WHAT THIS TASK INVOLVES: Quote every line below exactly as it reads.

DATASET RECORDS:

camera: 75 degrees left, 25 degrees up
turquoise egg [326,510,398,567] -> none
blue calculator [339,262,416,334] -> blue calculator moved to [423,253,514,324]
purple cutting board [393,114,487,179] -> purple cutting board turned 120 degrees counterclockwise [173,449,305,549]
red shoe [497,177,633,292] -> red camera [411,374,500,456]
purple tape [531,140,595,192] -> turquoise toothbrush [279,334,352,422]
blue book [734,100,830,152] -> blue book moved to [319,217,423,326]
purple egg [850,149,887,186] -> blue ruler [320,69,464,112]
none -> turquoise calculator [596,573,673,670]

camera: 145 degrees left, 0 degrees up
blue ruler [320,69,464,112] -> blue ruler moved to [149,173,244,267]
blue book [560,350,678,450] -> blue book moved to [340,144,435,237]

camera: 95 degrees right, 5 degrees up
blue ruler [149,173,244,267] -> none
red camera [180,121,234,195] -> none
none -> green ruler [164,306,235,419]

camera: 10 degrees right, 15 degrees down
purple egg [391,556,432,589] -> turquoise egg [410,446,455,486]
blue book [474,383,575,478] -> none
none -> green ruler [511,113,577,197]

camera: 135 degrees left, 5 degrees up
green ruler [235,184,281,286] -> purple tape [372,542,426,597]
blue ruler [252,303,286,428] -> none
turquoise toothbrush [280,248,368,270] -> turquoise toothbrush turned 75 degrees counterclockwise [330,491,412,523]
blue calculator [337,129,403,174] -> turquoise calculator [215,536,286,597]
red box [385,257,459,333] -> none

RESPONSE TO THIS TASK:
camera: 75 degrees left, 25 degrees up
turquoise egg [326,510,398,567] -> none
blue calculator [339,262,416,334] -> blue calculator moved to [423,253,514,324]
purple cutting board [393,114,487,179] -> purple cutting board turned 120 degrees counterclockwise [173,449,305,549]
red shoe [497,177,633,292] -> red camera [411,374,500,456]
purple tape [531,140,595,192] -> turquoise toothbrush [279,334,352,422]
blue book [734,100,830,152] -> blue book moved to [319,217,423,326]
purple egg [850,149,887,186] -> blue ruler [320,69,464,112]
none -> turquoise calculator [596,573,673,670]

camera: 145 degrees left, 0 degrees up
blue ruler [320,69,464,112] -> blue ruler moved to [149,173,244,267]
blue book [560,350,678,450] -> blue book moved to [340,144,435,237]

camera: 95 degrees right, 5 degrees up
blue ruler [149,173,244,267] -> none
red camera [180,121,234,195] -> none
none -> green ruler [164,306,235,419]

camera: 10 degrees right, 15 degrees down
purple egg [391,556,432,589] -> turquoise egg [410,446,455,486]
blue book [474,383,575,478] -> none
none -> green ruler [511,113,577,197]

camera: 135 degrees left, 5 degrees up
green ruler [235,184,281,286] -> purple tape [372,542,426,597]
blue ruler [252,303,286,428] -> none
turquoise toothbrush [280,248,368,270] -> turquoise toothbrush turned 75 degrees counterclockwise [330,491,412,523]
blue calculator [337,129,403,174] -> turquoise calculator [215,536,286,597]
red box [385,257,459,333] -> none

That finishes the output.